-- Opening Marker --

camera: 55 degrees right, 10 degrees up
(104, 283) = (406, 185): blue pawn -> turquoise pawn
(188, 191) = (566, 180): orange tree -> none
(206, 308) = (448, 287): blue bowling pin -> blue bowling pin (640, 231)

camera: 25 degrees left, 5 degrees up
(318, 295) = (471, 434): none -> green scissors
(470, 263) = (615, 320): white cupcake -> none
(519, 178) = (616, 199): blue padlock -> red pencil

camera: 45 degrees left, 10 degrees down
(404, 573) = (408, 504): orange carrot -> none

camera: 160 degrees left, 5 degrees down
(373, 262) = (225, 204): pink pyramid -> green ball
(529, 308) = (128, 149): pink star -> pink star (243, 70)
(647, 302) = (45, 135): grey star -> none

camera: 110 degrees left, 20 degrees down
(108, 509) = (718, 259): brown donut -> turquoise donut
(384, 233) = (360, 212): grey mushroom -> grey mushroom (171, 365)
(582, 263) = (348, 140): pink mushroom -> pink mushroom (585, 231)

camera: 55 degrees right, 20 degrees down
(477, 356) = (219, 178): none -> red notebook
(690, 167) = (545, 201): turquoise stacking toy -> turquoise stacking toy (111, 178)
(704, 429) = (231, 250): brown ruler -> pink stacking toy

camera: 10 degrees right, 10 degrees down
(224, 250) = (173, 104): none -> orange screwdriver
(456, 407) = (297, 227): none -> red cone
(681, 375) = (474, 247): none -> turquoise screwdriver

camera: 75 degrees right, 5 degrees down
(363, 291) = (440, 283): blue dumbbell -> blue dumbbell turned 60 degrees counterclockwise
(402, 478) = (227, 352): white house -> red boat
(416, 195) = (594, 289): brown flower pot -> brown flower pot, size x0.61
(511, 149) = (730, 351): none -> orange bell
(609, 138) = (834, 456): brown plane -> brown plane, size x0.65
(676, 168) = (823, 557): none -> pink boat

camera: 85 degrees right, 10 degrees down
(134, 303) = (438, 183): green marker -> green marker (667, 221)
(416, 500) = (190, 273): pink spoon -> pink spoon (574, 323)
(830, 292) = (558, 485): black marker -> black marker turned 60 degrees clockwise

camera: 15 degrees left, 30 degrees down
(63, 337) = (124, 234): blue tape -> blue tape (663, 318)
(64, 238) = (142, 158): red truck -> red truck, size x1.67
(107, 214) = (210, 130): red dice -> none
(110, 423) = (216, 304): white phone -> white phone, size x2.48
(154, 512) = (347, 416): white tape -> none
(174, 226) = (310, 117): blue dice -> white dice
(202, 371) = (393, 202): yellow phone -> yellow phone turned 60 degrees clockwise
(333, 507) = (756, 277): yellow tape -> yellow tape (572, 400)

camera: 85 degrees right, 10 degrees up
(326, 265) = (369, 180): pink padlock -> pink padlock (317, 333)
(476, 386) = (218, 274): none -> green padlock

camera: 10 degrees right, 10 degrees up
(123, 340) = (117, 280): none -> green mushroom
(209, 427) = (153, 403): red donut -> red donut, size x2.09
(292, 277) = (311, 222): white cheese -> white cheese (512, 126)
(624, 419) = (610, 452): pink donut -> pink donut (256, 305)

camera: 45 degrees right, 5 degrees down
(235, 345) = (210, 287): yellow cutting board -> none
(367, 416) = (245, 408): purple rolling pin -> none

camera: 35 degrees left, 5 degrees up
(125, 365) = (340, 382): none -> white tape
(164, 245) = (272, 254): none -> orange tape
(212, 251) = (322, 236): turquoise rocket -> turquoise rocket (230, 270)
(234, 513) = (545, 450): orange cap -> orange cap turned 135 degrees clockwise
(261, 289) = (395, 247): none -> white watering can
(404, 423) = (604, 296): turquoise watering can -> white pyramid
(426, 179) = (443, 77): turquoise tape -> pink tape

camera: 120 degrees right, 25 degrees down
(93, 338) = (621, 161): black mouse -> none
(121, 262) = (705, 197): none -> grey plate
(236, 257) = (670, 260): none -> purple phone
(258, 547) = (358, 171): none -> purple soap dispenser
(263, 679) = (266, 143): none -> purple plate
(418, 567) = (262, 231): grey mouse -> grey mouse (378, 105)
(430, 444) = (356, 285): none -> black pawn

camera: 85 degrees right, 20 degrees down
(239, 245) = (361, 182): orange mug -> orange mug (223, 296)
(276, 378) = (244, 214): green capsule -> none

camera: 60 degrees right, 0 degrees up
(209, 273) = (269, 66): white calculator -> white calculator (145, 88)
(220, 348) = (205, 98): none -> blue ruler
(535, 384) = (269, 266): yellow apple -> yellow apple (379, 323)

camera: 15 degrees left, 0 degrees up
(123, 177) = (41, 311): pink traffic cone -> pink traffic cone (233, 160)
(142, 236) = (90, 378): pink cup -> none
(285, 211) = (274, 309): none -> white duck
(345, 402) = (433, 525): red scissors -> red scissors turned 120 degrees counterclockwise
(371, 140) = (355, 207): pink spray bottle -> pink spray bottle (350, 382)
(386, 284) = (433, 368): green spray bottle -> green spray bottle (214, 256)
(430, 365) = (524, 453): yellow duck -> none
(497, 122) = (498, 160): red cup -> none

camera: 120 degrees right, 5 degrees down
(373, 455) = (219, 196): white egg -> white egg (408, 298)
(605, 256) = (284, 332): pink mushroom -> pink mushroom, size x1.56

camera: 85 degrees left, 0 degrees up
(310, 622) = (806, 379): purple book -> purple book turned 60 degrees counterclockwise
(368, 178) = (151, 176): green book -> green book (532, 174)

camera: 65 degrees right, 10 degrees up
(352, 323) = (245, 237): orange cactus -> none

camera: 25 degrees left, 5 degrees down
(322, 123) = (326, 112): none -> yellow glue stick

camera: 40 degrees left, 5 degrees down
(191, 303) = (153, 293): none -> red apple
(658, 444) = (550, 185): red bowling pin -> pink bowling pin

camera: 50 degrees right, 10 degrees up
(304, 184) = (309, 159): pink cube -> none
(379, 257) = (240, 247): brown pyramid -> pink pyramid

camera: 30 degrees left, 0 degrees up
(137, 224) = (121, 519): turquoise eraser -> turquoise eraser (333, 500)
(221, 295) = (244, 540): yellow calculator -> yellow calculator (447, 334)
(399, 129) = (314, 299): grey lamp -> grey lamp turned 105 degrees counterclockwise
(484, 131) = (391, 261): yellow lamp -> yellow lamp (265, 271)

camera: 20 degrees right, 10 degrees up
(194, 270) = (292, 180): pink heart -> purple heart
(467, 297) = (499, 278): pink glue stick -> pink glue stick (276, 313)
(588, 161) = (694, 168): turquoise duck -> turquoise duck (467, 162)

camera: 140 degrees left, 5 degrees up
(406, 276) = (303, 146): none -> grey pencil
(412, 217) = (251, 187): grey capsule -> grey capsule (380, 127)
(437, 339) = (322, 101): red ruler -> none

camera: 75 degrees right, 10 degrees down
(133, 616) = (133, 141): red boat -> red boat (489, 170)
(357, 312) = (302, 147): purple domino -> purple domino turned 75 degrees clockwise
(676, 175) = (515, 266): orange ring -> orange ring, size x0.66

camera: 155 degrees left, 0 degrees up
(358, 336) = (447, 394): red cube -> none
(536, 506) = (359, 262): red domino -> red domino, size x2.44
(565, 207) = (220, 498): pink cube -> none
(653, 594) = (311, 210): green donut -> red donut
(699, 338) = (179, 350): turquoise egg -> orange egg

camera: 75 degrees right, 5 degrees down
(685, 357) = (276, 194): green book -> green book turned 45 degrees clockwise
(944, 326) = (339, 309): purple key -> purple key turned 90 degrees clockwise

-- Closing Marker --

Within the data above, the span starting at the line containing "camera: 40 degrees left, 5 degrees down" and ending at the line containing "(588, 161) = (694, 168): turquoise" is to be retyped exactly, with no other lines.

camera: 40 degrees left, 5 degrees down
(191, 303) = (153, 293): none -> red apple
(658, 444) = (550, 185): red bowling pin -> pink bowling pin

camera: 50 degrees right, 10 degrees up
(304, 184) = (309, 159): pink cube -> none
(379, 257) = (240, 247): brown pyramid -> pink pyramid

camera: 30 degrees left, 0 degrees up
(137, 224) = (121, 519): turquoise eraser -> turquoise eraser (333, 500)
(221, 295) = (244, 540): yellow calculator -> yellow calculator (447, 334)
(399, 129) = (314, 299): grey lamp -> grey lamp turned 105 degrees counterclockwise
(484, 131) = (391, 261): yellow lamp -> yellow lamp (265, 271)

camera: 20 degrees right, 10 degrees up
(194, 270) = (292, 180): pink heart -> purple heart
(467, 297) = (499, 278): pink glue stick -> pink glue stick (276, 313)
(588, 161) = (694, 168): turquoise duck -> turquoise duck (467, 162)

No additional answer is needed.